▶ [Source information]:
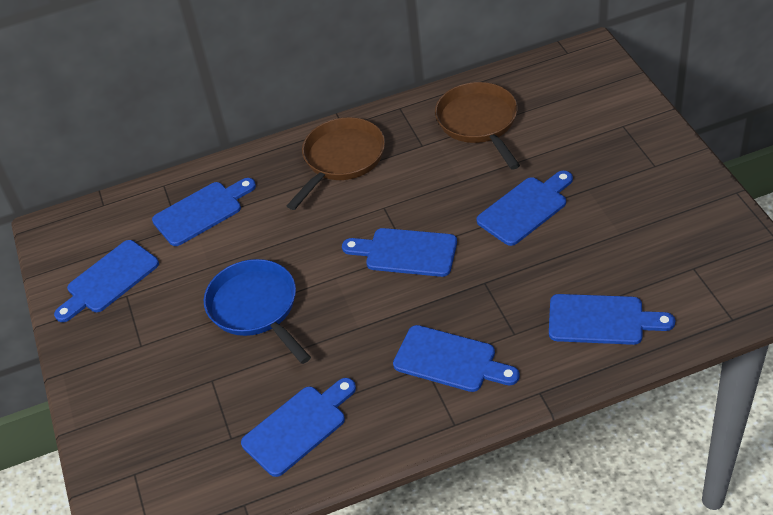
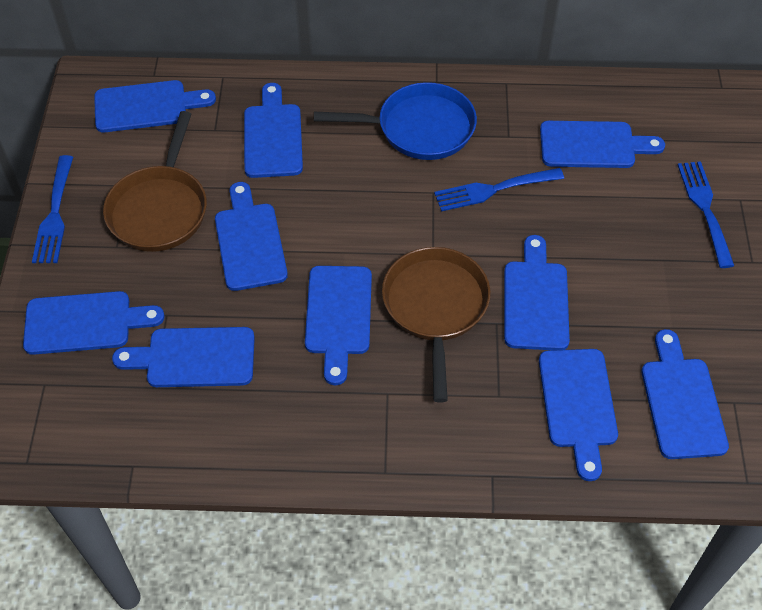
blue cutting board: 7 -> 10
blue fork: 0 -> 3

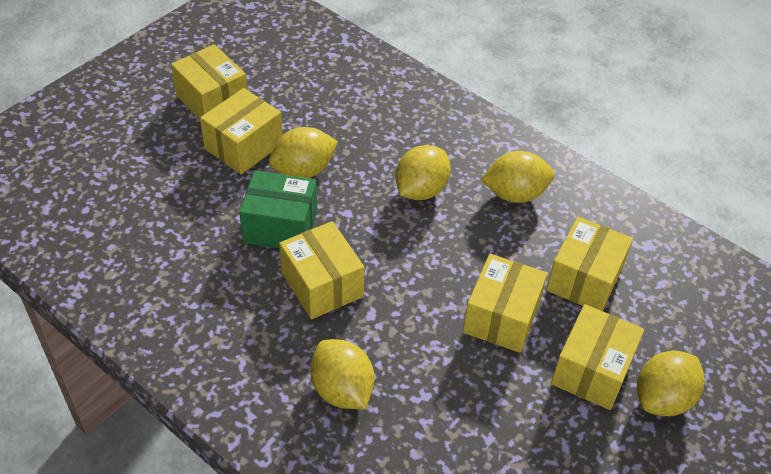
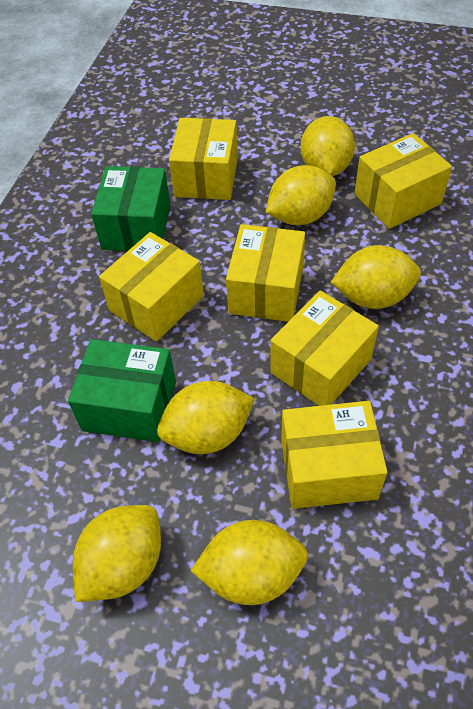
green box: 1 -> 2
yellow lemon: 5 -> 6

---

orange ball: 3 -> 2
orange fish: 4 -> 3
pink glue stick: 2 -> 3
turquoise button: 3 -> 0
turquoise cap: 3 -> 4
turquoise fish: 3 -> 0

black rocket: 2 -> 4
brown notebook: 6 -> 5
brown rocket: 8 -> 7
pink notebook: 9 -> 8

▶ [What to work on]:
Above are the entries. Quote exactly the lines from the one bearing "pink glue stick: 2 -> 3" through the one bearing "pink notebook: 9 -> 8".

▶ [Written response]:
pink glue stick: 2 -> 3
turquoise button: 3 -> 0
turquoise cap: 3 -> 4
turquoise fish: 3 -> 0

black rocket: 2 -> 4
brown notebook: 6 -> 5
brown rocket: 8 -> 7
pink notebook: 9 -> 8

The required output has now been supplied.